• Task instructions
Look through the listing underneath for "black", and copy every line that has it.

• Data in this exercise

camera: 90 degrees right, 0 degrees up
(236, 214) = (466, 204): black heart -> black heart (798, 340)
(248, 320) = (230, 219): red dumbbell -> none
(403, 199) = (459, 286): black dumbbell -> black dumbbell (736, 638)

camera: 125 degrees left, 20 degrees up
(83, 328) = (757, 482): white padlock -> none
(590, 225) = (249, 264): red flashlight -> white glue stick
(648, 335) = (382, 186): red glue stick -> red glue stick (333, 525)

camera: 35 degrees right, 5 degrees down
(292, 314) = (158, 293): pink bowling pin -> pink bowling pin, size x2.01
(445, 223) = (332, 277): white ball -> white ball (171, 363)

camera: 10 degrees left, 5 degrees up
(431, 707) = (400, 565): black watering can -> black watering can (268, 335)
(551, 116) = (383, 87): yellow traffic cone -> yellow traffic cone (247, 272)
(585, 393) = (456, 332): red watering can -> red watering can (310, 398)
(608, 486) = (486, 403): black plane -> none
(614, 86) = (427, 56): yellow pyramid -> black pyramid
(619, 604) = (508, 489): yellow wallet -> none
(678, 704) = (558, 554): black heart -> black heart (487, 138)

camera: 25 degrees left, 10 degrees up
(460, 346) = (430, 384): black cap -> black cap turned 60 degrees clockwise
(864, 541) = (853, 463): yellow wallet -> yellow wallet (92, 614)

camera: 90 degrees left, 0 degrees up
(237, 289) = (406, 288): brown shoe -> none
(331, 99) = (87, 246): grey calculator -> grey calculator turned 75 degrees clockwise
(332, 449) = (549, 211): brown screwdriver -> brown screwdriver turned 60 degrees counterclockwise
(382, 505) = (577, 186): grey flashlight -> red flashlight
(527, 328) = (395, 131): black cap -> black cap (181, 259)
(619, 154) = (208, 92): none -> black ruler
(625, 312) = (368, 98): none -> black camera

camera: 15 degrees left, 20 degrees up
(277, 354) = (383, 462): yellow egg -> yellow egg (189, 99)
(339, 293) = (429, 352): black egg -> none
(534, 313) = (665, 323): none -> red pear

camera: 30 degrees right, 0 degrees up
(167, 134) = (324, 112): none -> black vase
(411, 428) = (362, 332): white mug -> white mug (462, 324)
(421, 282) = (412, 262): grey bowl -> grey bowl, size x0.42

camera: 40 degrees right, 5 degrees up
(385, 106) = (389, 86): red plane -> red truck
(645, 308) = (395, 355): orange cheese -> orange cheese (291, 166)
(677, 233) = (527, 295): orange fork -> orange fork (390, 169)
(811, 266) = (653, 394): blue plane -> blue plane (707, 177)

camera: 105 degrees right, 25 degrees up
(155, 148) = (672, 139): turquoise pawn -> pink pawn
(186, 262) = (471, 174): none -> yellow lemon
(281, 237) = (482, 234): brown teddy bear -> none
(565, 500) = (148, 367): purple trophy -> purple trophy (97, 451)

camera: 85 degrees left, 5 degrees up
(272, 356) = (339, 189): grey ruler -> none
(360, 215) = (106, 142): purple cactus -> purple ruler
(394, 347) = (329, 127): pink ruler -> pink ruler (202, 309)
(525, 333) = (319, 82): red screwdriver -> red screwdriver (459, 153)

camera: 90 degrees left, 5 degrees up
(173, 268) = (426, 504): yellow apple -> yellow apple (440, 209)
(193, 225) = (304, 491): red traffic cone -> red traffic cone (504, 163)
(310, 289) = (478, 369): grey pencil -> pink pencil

• Solution
(236, 214) = (466, 204): black heart -> black heart (798, 340)
(403, 199) = (459, 286): black dumbbell -> black dumbbell (736, 638)
(431, 707) = (400, 565): black watering can -> black watering can (268, 335)
(608, 486) = (486, 403): black plane -> none
(614, 86) = (427, 56): yellow pyramid -> black pyramid
(678, 704) = (558, 554): black heart -> black heart (487, 138)
(460, 346) = (430, 384): black cap -> black cap turned 60 degrees clockwise
(527, 328) = (395, 131): black cap -> black cap (181, 259)
(619, 154) = (208, 92): none -> black ruler
(625, 312) = (368, 98): none -> black camera
(339, 293) = (429, 352): black egg -> none
(167, 134) = (324, 112): none -> black vase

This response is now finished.